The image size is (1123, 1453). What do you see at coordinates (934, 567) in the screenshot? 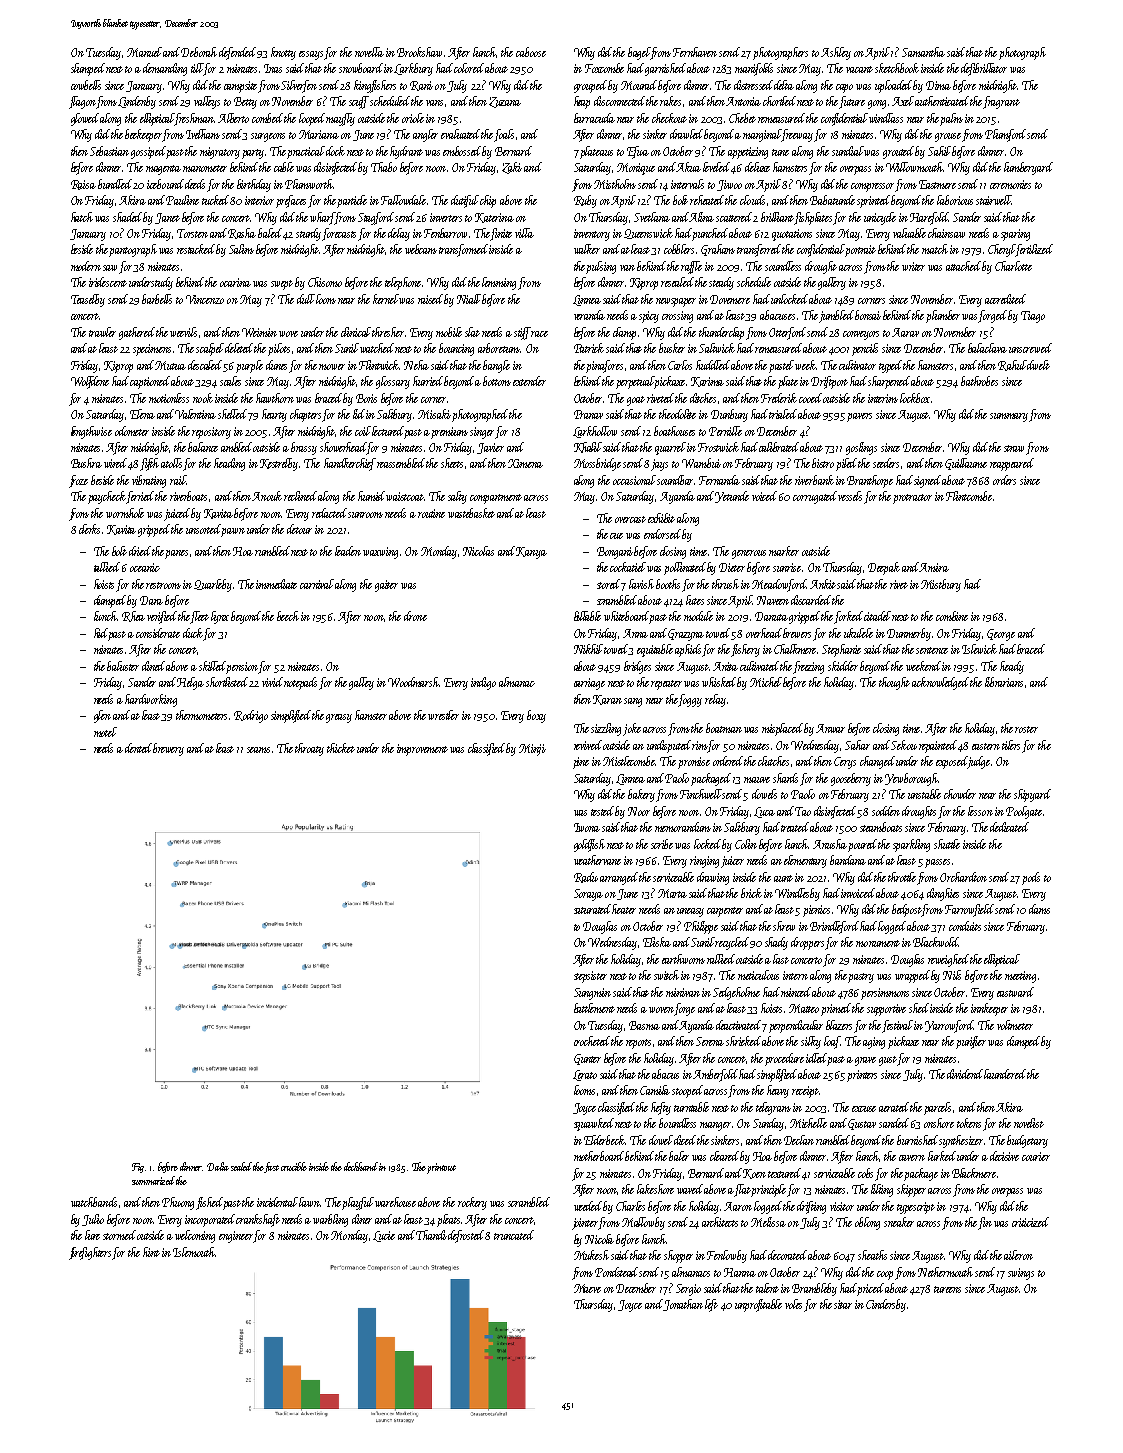
I see `Amira` at bounding box center [934, 567].
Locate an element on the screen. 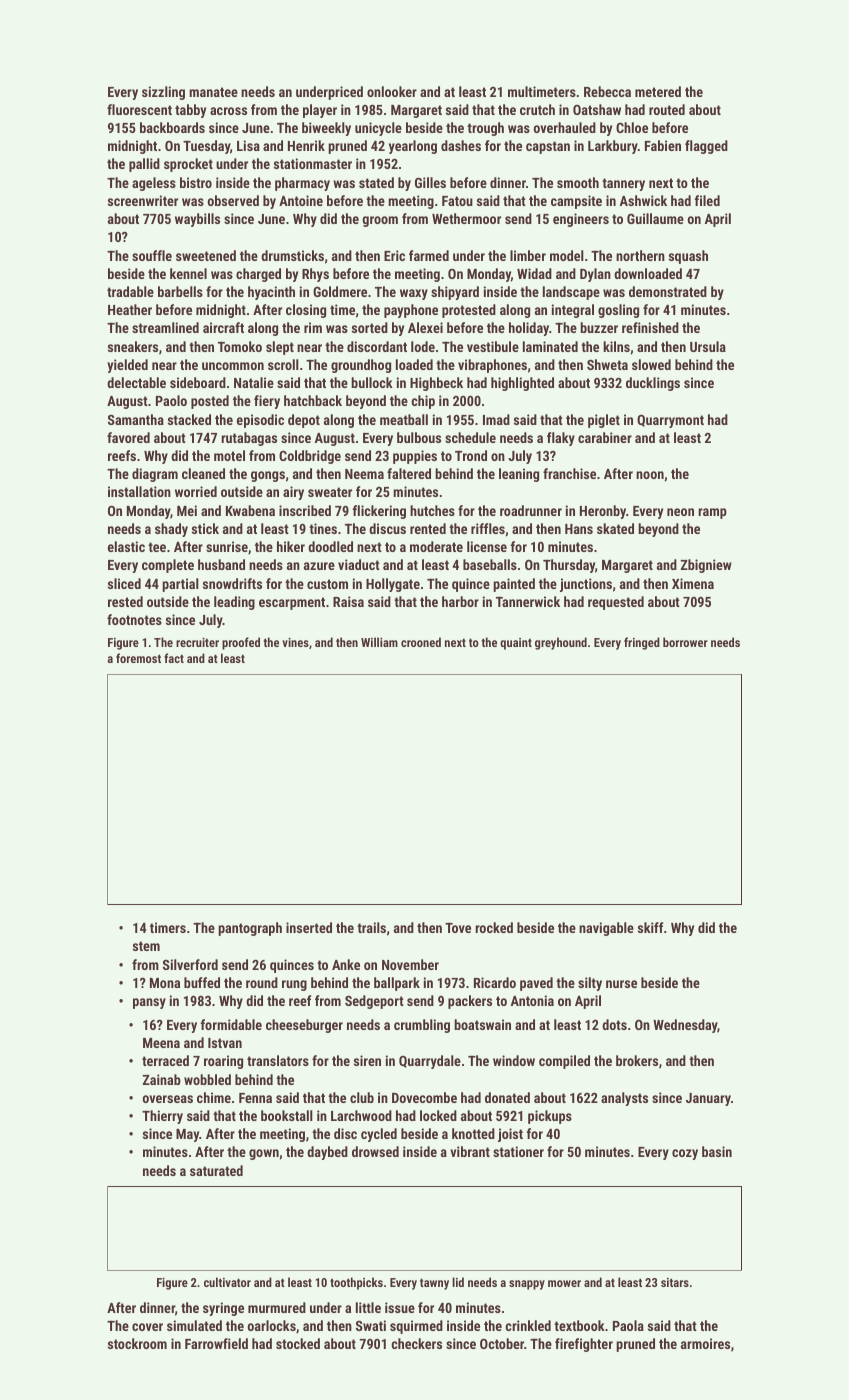 The width and height of the screenshot is (849, 1400). stocked is located at coordinates (298, 1343).
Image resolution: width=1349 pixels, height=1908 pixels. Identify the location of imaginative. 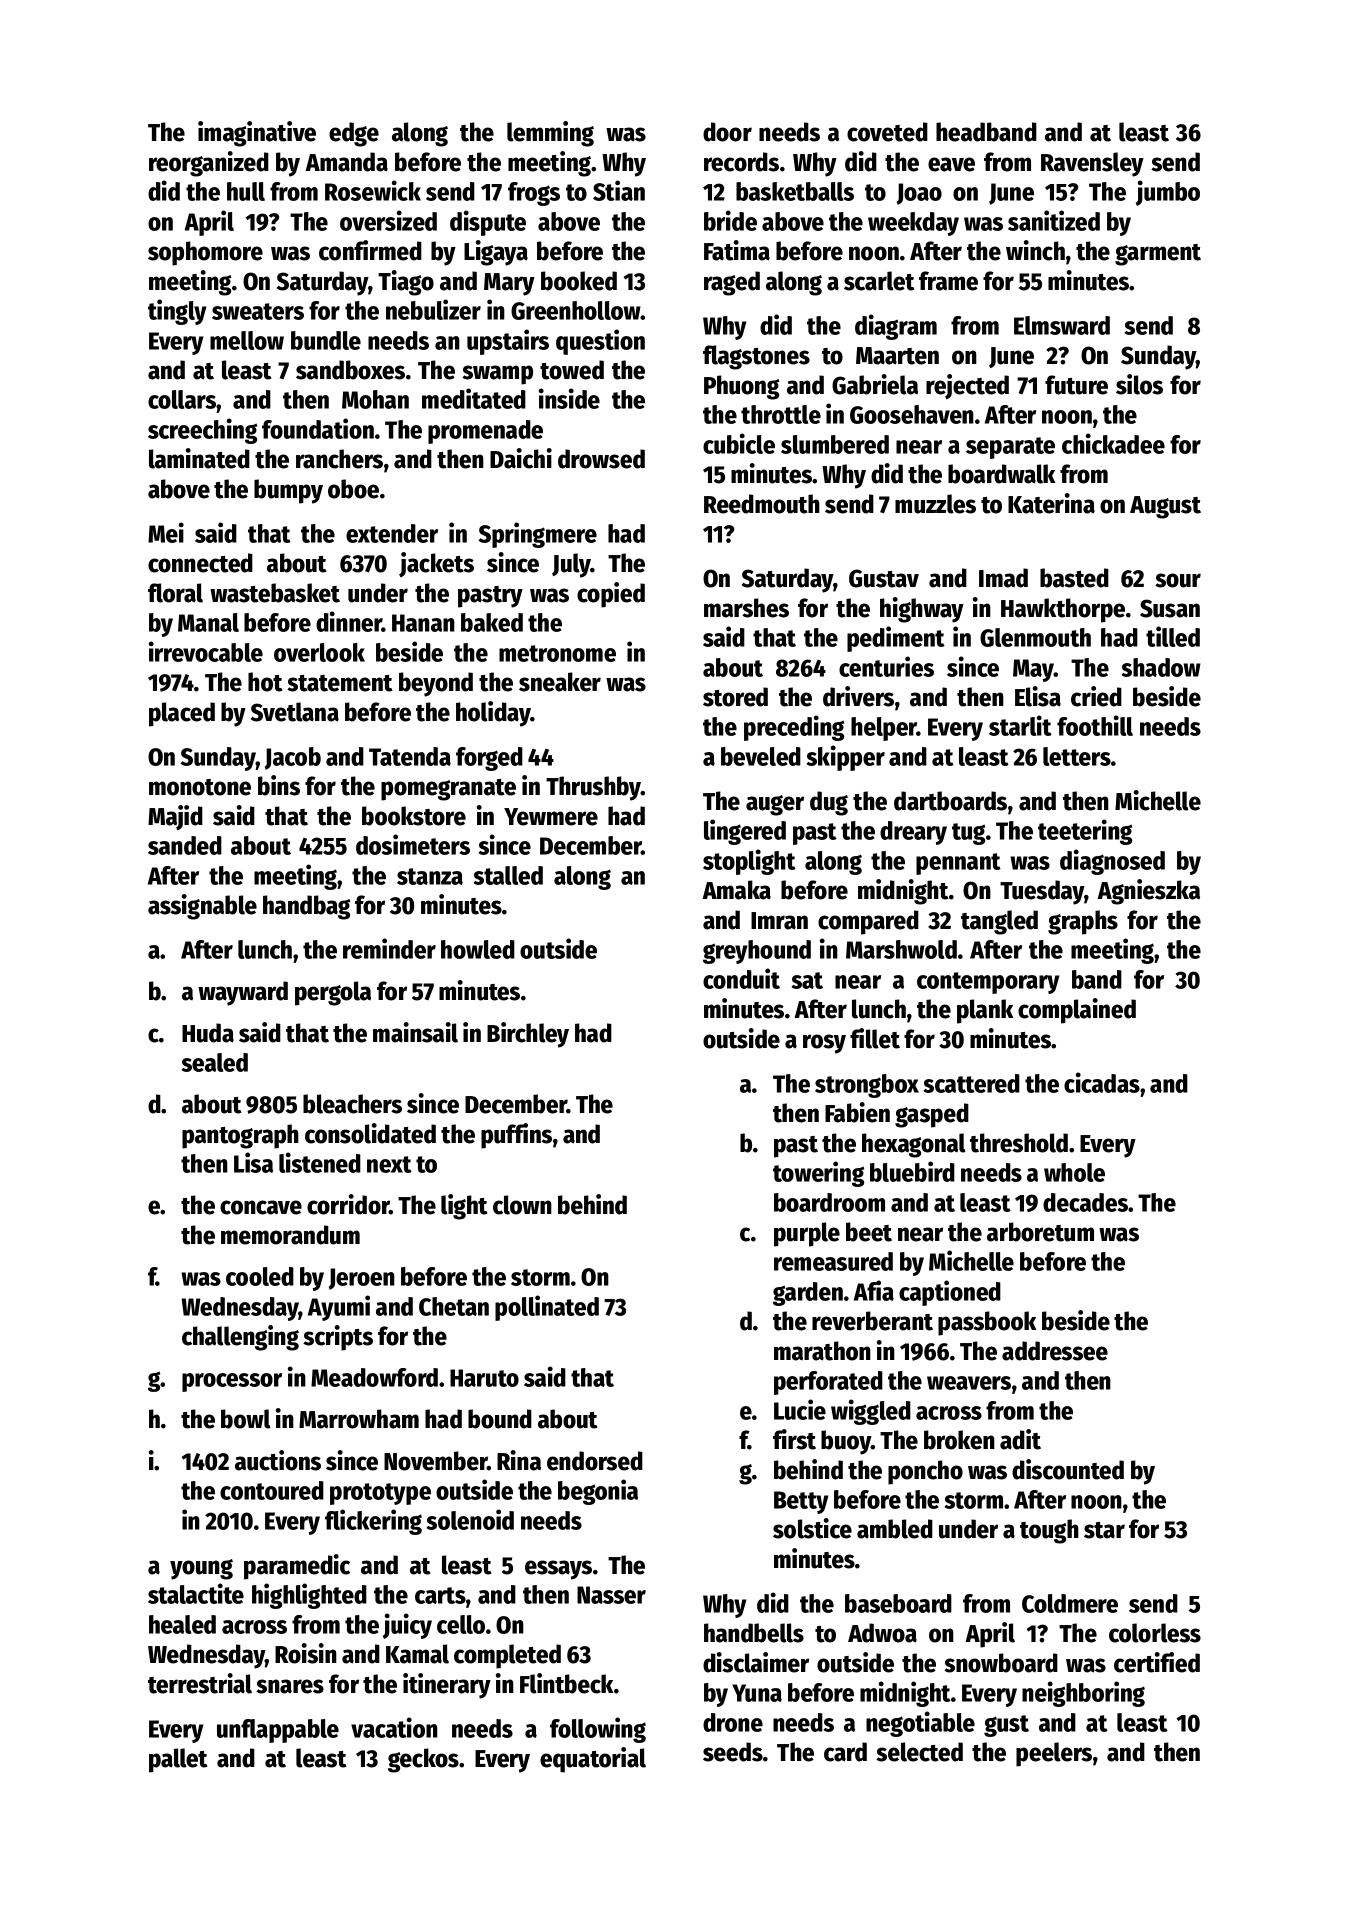
(257, 134).
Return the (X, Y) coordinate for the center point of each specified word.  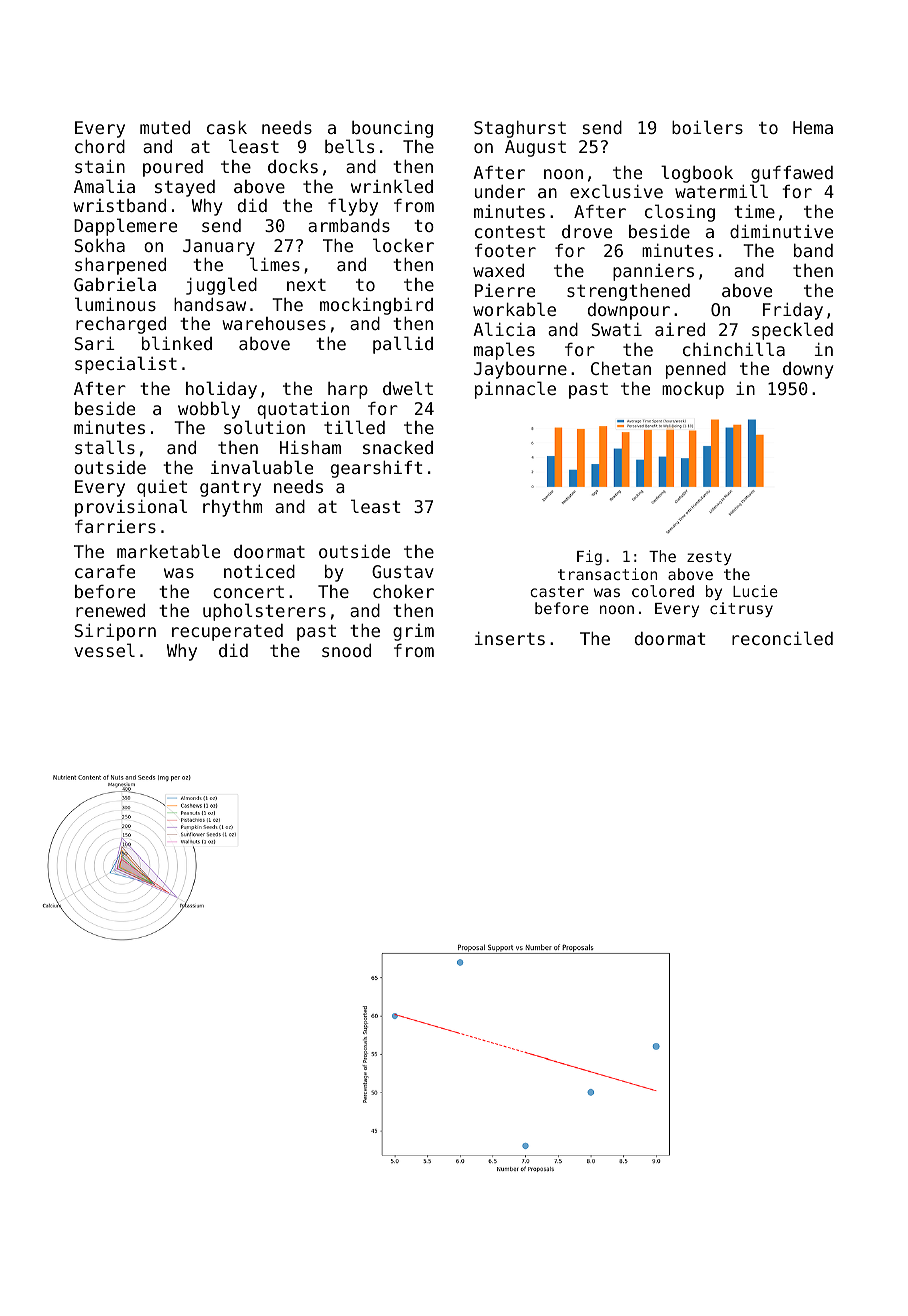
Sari (94, 343)
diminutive (781, 231)
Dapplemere (125, 227)
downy (808, 370)
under (500, 191)
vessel (104, 650)
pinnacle (515, 390)
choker (403, 591)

+---+

What you have to do ▸ Repeat the lines word for word, beginning at the line that contains "Dapplemere (125, 227)" and stopping after the last line of the records.

Final answer ▸
Dapplemere (125, 227)
downy (808, 370)
under (500, 191)
vessel (104, 650)
pinnacle (515, 390)
choker (403, 591)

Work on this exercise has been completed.